■ How to complete this task: Among the entries below, find the lines holding "pink" and copy them.
══ Data to examine ══
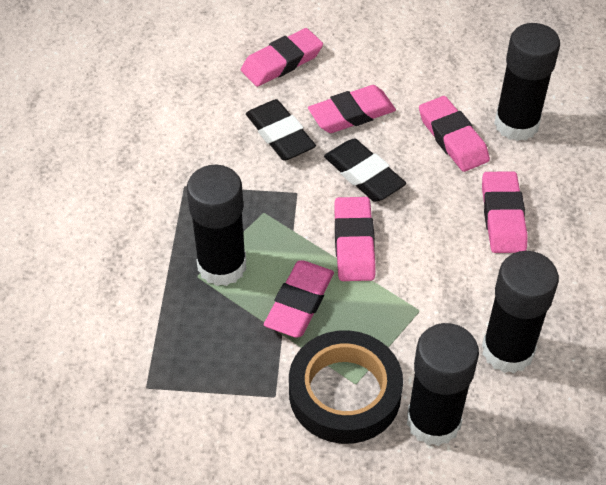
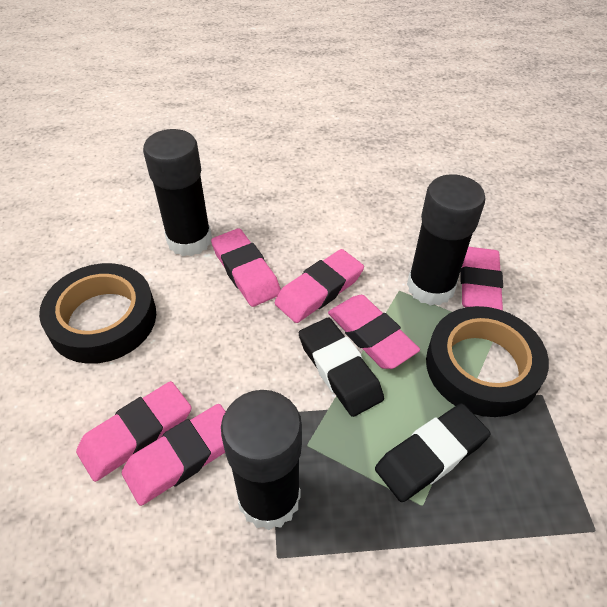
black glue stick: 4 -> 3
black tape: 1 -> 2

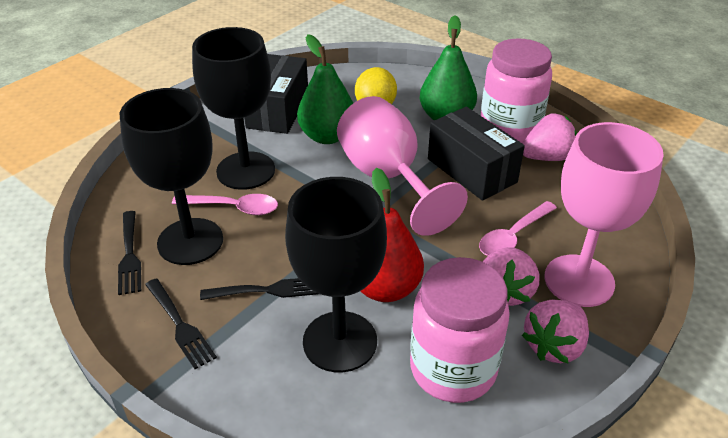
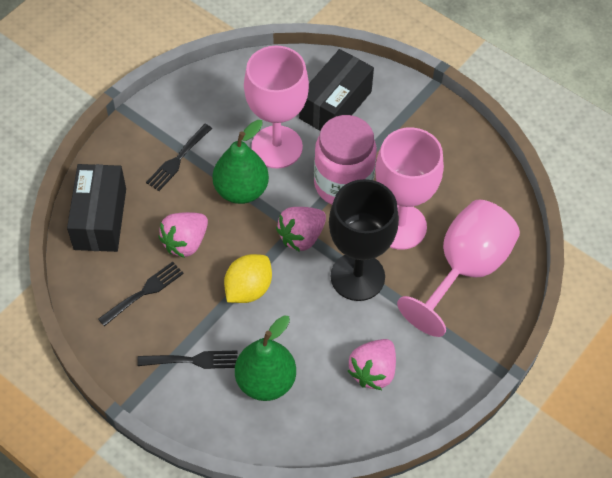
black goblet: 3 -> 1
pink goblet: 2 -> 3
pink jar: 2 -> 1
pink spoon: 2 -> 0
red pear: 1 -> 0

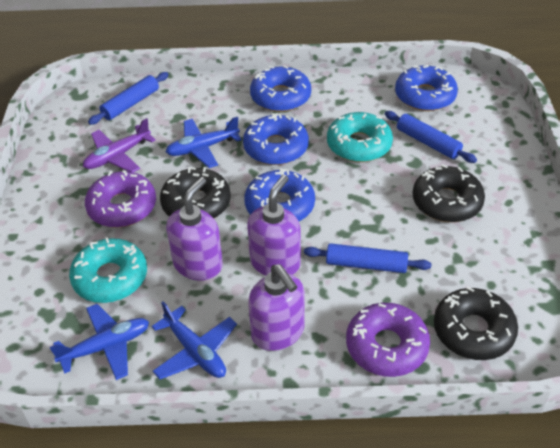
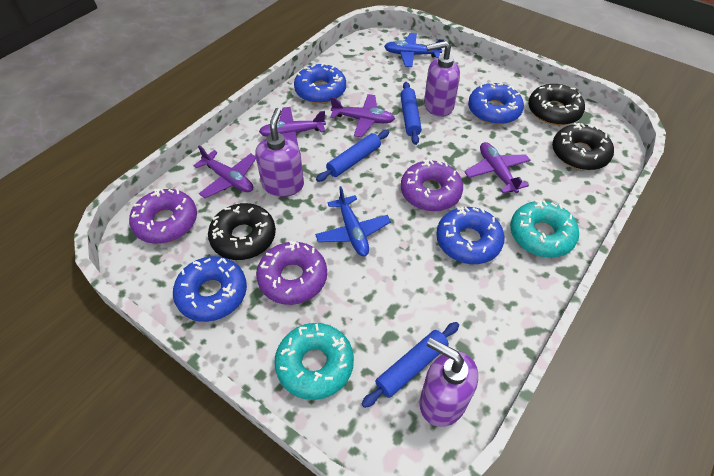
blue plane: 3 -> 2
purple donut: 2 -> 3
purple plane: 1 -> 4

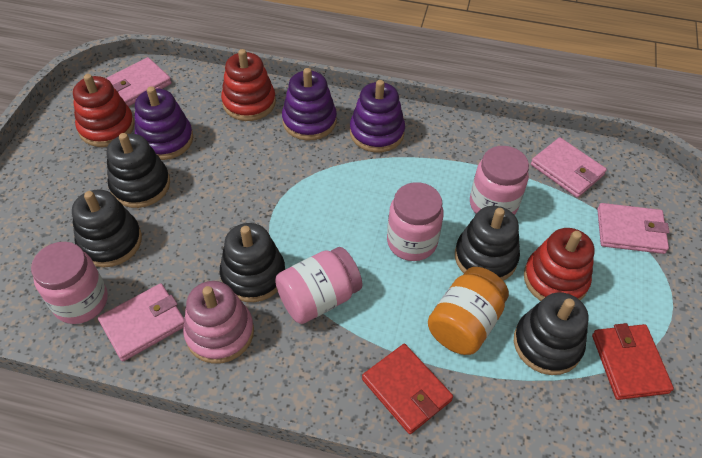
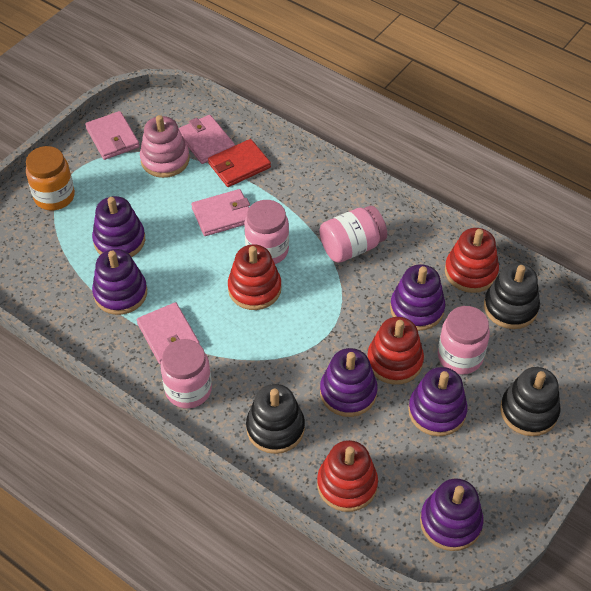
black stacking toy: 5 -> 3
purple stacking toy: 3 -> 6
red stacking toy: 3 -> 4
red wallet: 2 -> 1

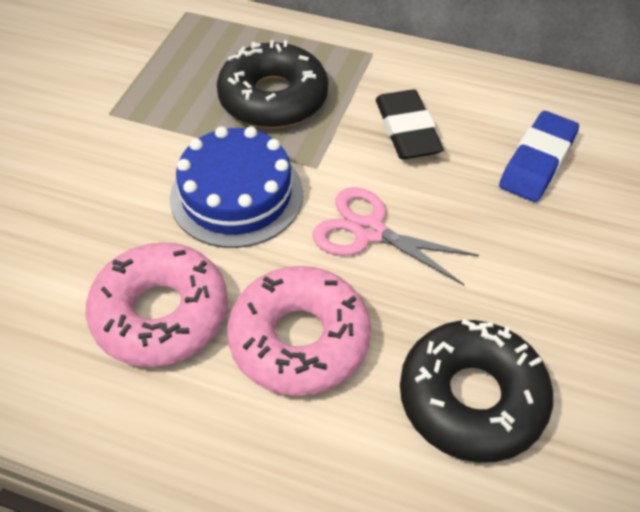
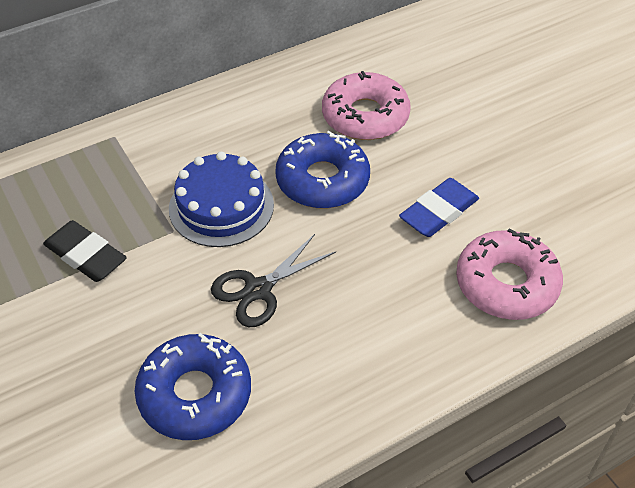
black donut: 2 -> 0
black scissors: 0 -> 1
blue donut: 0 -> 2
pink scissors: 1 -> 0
═══
■ Answer space:
pink goblet: 2 -> 3
pink jar: 2 -> 1
pink spoon: 2 -> 0
pink scissors: 1 -> 0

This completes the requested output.